START Data below

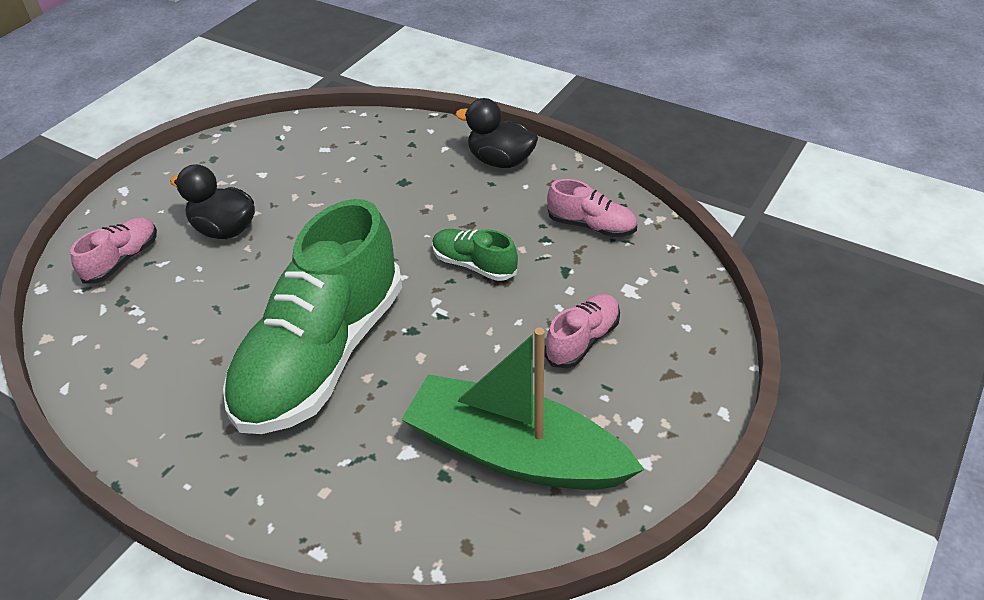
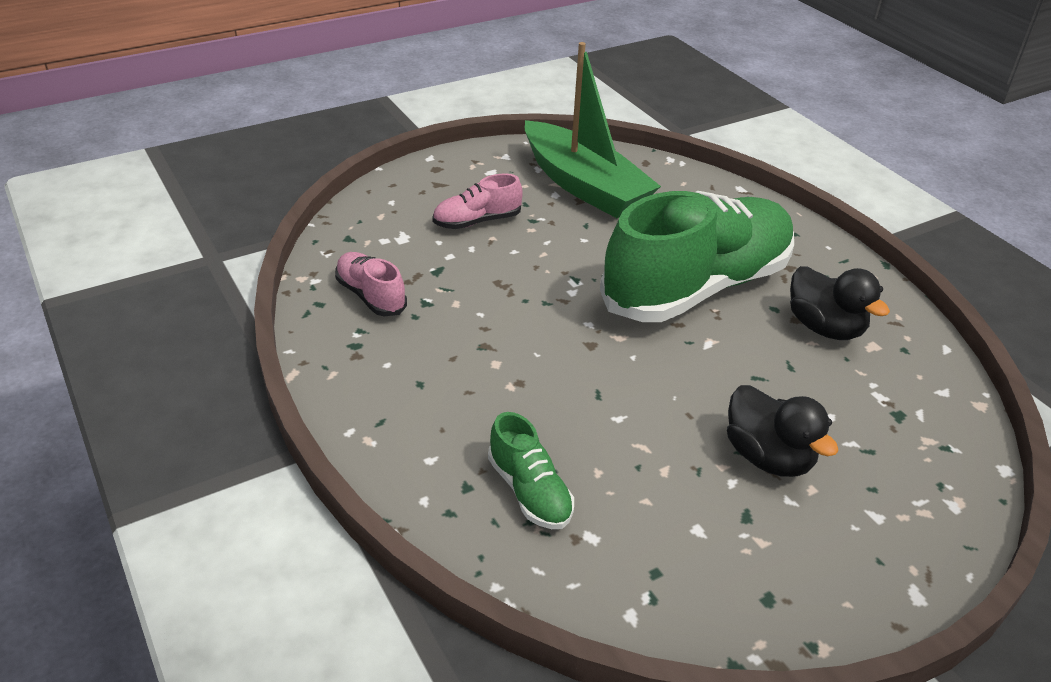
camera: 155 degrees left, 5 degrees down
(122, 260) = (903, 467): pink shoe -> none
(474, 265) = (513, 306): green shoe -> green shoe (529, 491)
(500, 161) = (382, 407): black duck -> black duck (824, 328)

END Data below

■ **What to produce**: Nothing but the lines from the one containing "(122, 260) = (903, 467): pink shoe -> none" through the last line of the data above should be given again, each exactly as it stands.

■ **Exercise result**:
(122, 260) = (903, 467): pink shoe -> none
(474, 265) = (513, 306): green shoe -> green shoe (529, 491)
(500, 161) = (382, 407): black duck -> black duck (824, 328)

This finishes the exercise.